> _Prompt_
Set down, exactly as written, every line from the top of the records below to the line containing "first_place: [567, 261, 619, 314]", both ends included, and no others.

> _Information supplied_
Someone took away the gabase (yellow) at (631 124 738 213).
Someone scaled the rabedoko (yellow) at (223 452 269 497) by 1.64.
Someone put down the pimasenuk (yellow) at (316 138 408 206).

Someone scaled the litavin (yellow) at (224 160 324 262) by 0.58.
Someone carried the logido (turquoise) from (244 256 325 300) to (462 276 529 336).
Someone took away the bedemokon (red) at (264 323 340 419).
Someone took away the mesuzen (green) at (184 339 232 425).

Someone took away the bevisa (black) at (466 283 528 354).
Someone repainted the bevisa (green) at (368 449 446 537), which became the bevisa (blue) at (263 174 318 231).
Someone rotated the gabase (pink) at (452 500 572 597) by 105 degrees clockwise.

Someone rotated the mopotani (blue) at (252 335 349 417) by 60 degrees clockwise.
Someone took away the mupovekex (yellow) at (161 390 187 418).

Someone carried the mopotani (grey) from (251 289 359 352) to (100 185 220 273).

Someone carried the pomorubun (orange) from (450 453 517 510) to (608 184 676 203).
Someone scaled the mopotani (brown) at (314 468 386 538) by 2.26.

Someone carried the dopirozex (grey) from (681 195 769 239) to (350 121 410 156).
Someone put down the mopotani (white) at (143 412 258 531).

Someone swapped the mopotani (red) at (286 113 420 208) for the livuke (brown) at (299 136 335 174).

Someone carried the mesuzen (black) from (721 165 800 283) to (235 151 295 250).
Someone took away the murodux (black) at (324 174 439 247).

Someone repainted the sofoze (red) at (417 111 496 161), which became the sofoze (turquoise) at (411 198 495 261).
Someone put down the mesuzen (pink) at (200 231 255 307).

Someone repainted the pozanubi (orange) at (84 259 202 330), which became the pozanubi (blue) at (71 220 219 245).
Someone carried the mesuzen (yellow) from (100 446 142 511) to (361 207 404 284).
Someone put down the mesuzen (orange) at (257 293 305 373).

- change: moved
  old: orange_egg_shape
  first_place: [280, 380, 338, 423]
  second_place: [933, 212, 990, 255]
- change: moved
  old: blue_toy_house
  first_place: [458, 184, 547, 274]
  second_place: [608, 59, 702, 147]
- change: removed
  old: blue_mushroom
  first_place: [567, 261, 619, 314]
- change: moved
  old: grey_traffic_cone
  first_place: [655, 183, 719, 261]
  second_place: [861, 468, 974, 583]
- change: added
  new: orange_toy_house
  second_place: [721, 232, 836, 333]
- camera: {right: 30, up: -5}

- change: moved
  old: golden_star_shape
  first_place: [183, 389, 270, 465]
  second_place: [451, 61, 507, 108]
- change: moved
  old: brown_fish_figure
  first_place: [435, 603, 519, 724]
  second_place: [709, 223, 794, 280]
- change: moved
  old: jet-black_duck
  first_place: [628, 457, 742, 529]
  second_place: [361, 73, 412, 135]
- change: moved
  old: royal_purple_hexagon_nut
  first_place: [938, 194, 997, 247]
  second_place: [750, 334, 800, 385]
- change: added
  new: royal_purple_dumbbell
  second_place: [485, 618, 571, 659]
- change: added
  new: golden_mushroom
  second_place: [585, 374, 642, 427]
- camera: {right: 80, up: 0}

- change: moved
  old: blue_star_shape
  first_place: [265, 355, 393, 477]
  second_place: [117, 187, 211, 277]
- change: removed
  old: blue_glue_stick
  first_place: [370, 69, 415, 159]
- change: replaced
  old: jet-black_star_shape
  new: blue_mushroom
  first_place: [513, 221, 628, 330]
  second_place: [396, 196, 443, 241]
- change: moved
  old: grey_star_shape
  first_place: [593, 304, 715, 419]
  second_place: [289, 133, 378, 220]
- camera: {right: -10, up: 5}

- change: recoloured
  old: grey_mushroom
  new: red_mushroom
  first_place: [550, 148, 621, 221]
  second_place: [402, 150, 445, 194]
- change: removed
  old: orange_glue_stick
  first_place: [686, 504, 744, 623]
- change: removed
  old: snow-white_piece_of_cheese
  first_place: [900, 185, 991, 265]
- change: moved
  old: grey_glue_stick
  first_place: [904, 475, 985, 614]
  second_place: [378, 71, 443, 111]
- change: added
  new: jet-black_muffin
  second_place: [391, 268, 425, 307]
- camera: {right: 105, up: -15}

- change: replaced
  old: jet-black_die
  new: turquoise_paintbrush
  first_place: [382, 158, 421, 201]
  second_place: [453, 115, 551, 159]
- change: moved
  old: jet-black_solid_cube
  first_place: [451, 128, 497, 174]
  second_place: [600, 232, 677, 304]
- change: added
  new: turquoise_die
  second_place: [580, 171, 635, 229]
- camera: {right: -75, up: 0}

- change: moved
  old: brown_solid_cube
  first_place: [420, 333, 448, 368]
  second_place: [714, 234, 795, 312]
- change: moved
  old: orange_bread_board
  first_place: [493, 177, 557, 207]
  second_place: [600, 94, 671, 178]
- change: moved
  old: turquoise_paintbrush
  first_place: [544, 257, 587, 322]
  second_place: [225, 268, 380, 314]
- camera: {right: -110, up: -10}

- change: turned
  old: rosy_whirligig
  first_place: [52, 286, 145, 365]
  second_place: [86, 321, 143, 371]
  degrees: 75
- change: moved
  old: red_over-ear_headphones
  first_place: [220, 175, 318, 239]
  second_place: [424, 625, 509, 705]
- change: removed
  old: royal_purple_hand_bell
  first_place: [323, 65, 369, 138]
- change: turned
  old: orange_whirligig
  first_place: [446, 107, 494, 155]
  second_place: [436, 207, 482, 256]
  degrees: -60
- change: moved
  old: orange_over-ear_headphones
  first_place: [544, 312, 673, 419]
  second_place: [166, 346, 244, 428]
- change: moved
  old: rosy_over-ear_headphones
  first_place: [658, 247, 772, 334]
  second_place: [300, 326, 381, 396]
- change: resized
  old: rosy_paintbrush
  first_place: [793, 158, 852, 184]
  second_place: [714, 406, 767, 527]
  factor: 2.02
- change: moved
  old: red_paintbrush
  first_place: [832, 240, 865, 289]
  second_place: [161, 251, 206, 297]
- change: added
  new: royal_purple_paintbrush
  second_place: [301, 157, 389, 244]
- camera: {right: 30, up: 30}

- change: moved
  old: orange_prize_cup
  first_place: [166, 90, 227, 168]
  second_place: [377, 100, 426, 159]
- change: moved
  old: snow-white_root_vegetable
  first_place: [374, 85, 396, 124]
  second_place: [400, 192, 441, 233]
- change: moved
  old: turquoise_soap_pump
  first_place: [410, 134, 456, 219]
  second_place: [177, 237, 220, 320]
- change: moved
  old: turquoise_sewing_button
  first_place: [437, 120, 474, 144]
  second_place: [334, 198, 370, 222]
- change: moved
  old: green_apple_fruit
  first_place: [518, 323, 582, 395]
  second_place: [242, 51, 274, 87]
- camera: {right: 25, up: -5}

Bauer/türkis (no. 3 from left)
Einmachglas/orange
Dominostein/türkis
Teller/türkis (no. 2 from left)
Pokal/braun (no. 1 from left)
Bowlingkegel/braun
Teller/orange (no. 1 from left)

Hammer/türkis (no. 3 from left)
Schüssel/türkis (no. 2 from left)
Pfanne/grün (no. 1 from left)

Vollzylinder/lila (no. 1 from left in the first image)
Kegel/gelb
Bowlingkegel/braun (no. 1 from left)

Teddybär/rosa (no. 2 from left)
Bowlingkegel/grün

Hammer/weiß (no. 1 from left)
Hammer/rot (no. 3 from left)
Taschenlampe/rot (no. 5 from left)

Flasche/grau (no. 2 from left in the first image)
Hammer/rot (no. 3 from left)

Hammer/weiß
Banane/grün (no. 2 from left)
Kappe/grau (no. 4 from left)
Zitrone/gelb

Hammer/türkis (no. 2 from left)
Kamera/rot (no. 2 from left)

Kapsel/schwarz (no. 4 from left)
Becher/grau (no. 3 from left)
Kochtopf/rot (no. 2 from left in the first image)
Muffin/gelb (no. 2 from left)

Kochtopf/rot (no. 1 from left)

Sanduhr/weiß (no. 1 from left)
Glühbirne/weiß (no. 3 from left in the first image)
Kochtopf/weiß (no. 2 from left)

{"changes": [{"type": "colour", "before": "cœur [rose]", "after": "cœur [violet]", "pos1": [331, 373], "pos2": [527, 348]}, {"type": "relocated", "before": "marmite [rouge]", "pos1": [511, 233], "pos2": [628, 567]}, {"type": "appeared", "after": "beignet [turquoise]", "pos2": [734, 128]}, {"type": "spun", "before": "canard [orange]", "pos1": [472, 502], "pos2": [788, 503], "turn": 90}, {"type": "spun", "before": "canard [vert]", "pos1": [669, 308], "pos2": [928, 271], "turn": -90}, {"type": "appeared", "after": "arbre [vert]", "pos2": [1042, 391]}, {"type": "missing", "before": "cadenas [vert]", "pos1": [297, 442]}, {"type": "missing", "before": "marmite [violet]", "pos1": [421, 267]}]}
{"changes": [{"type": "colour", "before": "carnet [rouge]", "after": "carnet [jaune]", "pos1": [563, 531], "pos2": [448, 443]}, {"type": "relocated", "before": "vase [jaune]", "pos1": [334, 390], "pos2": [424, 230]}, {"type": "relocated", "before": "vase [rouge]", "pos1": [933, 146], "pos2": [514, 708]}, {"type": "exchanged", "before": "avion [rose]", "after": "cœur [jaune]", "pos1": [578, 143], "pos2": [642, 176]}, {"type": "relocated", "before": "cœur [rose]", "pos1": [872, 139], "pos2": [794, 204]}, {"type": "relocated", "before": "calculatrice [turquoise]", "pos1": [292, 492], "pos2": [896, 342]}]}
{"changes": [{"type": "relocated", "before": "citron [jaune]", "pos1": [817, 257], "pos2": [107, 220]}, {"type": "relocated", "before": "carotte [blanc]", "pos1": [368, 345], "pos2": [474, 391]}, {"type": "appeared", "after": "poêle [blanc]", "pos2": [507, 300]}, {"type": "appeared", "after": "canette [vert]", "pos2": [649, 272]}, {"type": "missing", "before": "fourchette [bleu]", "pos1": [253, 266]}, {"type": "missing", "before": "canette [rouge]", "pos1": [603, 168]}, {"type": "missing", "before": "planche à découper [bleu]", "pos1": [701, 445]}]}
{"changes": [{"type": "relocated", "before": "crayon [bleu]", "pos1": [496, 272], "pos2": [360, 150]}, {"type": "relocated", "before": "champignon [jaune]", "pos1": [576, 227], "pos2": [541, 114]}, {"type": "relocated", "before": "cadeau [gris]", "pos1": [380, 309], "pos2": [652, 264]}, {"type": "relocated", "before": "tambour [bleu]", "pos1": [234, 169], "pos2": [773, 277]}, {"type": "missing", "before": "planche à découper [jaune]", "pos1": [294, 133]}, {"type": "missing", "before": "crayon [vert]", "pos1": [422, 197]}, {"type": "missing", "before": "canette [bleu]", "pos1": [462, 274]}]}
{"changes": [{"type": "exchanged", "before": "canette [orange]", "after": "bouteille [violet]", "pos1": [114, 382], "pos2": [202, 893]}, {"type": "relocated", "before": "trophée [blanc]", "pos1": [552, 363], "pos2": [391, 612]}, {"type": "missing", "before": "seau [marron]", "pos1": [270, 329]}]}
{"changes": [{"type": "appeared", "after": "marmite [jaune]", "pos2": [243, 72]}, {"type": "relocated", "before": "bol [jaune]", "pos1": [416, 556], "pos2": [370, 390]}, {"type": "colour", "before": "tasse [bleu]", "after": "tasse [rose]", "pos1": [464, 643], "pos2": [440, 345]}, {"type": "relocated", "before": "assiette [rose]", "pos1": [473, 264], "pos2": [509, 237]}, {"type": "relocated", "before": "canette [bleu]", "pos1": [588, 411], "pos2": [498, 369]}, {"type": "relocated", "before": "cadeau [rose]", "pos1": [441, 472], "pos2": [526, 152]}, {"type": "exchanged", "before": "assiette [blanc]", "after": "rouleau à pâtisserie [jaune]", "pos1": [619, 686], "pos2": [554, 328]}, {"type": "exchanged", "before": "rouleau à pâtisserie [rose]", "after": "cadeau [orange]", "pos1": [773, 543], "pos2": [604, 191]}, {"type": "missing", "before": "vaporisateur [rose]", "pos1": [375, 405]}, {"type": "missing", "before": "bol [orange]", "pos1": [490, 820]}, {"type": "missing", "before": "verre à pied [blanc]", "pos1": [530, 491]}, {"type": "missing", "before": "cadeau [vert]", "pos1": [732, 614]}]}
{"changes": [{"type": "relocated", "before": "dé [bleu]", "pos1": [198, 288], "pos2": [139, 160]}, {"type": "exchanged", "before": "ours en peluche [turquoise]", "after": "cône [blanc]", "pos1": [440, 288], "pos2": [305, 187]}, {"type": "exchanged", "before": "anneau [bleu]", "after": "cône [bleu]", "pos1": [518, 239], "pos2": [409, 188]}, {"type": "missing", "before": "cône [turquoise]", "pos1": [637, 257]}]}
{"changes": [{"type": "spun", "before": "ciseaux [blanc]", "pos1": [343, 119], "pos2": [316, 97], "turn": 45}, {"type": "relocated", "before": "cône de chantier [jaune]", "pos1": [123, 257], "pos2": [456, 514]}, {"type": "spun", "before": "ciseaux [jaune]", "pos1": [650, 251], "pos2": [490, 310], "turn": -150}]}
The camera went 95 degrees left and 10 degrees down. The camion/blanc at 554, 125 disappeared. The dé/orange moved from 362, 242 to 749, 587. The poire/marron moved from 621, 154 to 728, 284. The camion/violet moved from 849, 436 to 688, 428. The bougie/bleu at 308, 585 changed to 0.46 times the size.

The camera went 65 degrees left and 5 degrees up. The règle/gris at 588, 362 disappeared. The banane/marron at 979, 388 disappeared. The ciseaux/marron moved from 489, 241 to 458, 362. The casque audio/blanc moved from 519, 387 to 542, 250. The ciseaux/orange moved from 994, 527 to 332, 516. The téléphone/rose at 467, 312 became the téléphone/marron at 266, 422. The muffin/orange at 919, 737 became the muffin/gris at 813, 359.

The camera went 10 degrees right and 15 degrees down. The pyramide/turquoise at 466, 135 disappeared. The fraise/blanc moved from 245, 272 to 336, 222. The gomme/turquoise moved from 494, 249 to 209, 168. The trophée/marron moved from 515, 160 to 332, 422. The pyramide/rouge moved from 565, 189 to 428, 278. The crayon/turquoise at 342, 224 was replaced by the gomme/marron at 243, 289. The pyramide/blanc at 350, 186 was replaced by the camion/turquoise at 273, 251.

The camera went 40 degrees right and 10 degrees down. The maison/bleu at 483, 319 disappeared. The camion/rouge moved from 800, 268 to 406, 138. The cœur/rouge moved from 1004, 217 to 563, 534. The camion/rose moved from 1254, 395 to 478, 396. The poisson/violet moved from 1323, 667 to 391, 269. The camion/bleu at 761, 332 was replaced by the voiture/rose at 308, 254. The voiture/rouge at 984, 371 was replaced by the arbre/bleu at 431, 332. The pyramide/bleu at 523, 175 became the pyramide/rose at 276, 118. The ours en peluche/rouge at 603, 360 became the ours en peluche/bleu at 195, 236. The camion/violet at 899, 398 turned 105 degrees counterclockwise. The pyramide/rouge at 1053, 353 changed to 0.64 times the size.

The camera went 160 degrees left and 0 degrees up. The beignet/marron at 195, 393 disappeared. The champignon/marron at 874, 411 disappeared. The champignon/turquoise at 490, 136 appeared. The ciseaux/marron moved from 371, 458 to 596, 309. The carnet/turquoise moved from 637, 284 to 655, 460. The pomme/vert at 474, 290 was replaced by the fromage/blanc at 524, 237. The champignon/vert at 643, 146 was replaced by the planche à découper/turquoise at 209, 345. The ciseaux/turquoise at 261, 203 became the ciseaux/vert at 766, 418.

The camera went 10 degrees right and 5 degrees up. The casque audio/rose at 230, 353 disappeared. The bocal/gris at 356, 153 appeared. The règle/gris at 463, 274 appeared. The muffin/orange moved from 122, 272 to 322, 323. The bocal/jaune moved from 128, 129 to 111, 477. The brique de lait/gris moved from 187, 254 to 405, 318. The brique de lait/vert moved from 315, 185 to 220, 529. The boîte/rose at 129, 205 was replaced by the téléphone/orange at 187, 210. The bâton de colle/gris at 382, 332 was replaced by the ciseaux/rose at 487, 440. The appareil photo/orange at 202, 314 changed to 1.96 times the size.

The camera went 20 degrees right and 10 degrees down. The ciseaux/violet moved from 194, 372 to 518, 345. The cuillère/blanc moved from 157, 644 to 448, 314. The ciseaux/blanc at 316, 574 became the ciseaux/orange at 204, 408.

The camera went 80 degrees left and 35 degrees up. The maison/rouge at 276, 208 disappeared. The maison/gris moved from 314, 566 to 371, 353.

> _Reply_
Someone took away the gabase (yellow) at (631 124 738 213).
Someone scaled the rabedoko (yellow) at (223 452 269 497) by 1.64.
Someone put down the pimasenuk (yellow) at (316 138 408 206).

Someone scaled the litavin (yellow) at (224 160 324 262) by 0.58.
Someone carried the logido (turquoise) from (244 256 325 300) to (462 276 529 336).
Someone took away the bedemokon (red) at (264 323 340 419).
Someone took away the mesuzen (green) at (184 339 232 425).

Someone took away the bevisa (black) at (466 283 528 354).
Someone repainted the bevisa (green) at (368 449 446 537), which became the bevisa (blue) at (263 174 318 231).
Someone rotated the gabase (pink) at (452 500 572 597) by 105 degrees clockwise.

Someone rotated the mopotani (blue) at (252 335 349 417) by 60 degrees clockwise.
Someone took away the mupovekex (yellow) at (161 390 187 418).

Someone carried the mopotani (grey) from (251 289 359 352) to (100 185 220 273).

Someone carried the pomorubun (orange) from (450 453 517 510) to (608 184 676 203).
Someone scaled the mopotani (brown) at (314 468 386 538) by 2.26.

Someone carried the dopirozex (grey) from (681 195 769 239) to (350 121 410 156).
Someone put down the mopotani (white) at (143 412 258 531).

Someone swapped the mopotani (red) at (286 113 420 208) for the livuke (brown) at (299 136 335 174).

Someone carried the mesuzen (black) from (721 165 800 283) to (235 151 295 250).
Someone took away the murodux (black) at (324 174 439 247).

Someone repainted the sofoze (red) at (417 111 496 161), which became the sofoze (turquoise) at (411 198 495 261).
Someone put down the mesuzen (pink) at (200 231 255 307).

Someone repainted the pozanubi (orange) at (84 259 202 330), which became the pozanubi (blue) at (71 220 219 245).
Someone carried the mesuzen (yellow) from (100 446 142 511) to (361 207 404 284).
Someone put down the mesuzen (orange) at (257 293 305 373).

- change: moved
  old: orange_egg_shape
  first_place: [280, 380, 338, 423]
  second_place: [933, 212, 990, 255]
- change: moved
  old: blue_toy_house
  first_place: [458, 184, 547, 274]
  second_place: [608, 59, 702, 147]
- change: removed
  old: blue_mushroom
  first_place: [567, 261, 619, 314]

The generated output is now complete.